Among the entries below, one stretch runs from the line that contains "yellow trophy [165,245,256,332]" through the line that contains "white toothbrush [283,522,323,653]". Repeat that stretch exactly, ends included, and only that.

▸ Entries supplied:
□ □ □ □
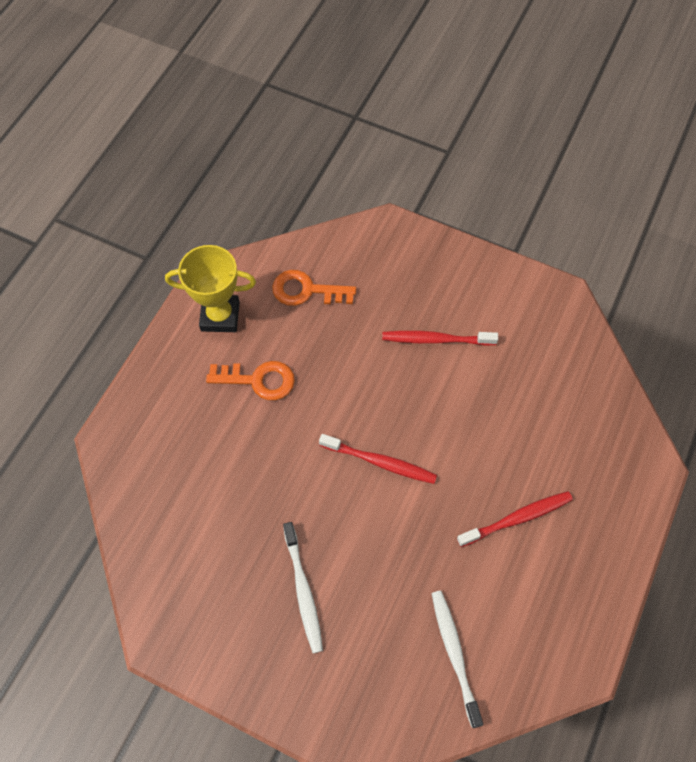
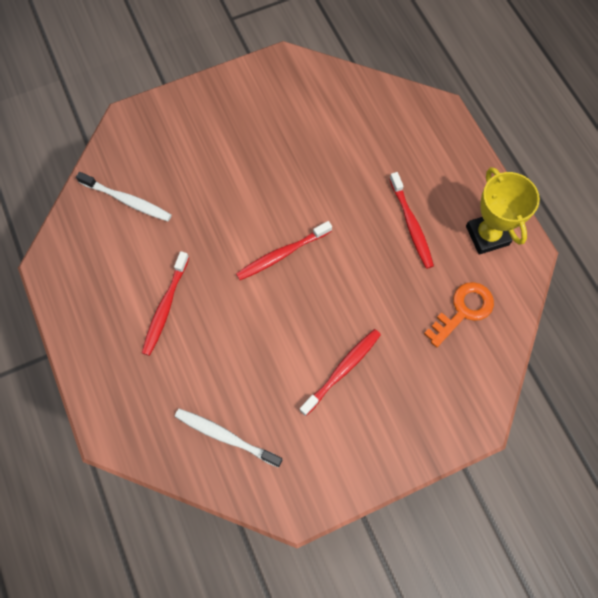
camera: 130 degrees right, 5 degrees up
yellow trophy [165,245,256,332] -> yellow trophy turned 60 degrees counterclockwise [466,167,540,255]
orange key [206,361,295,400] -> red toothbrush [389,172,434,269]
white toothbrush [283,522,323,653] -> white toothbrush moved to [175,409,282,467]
□ □ □ □
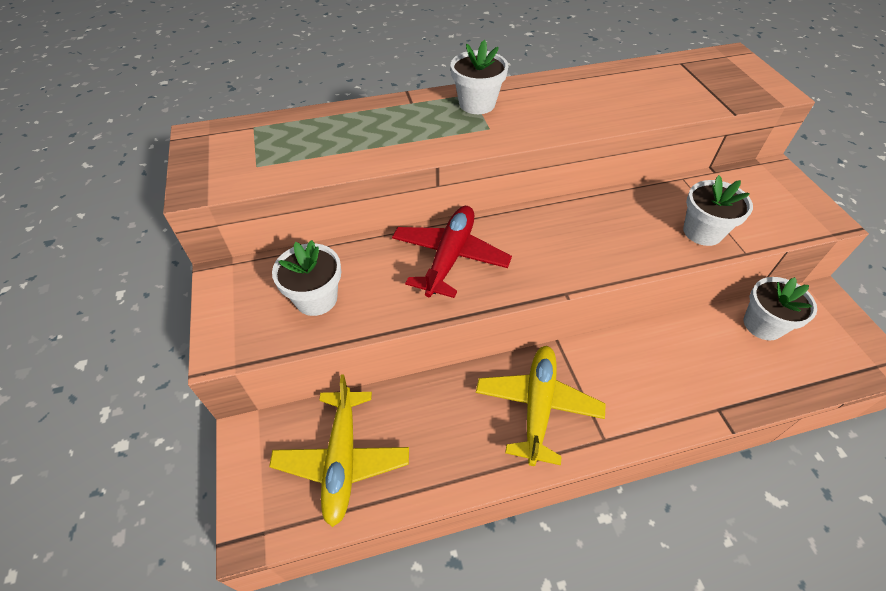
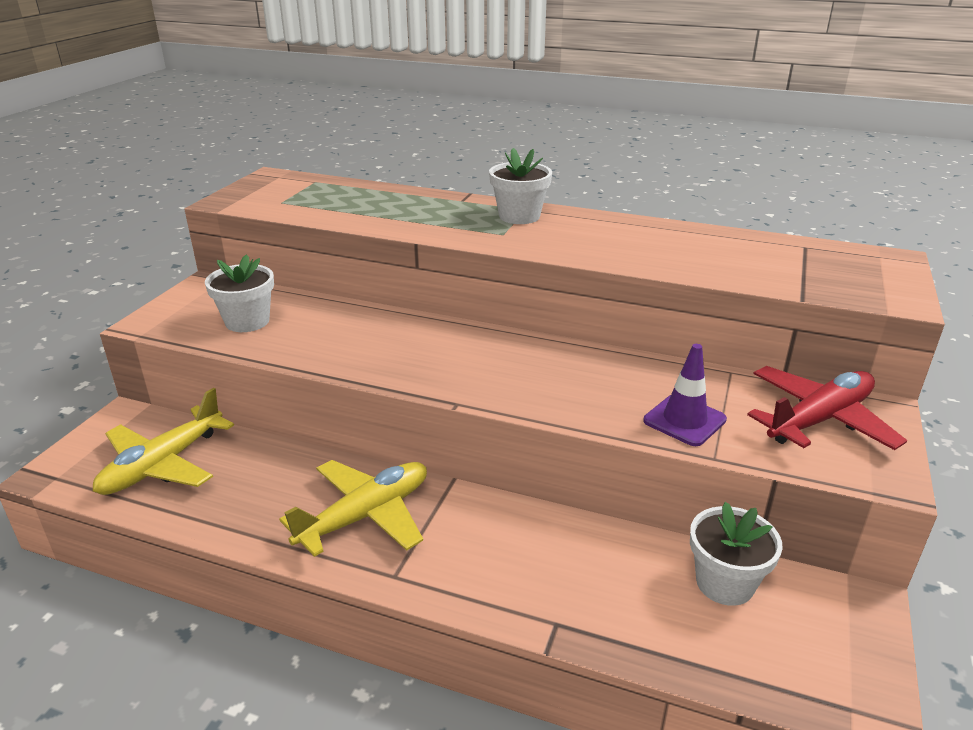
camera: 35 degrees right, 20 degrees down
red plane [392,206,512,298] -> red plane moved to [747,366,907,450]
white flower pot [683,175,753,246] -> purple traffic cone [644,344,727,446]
□ □ □ □
▸ Task answer:
yellow trophy [165,245,256,332] -> yellow trophy turned 60 degrees counterclockwise [466,167,540,255]
orange key [206,361,295,400] -> red toothbrush [389,172,434,269]
white toothbrush [283,522,323,653] -> white toothbrush moved to [175,409,282,467]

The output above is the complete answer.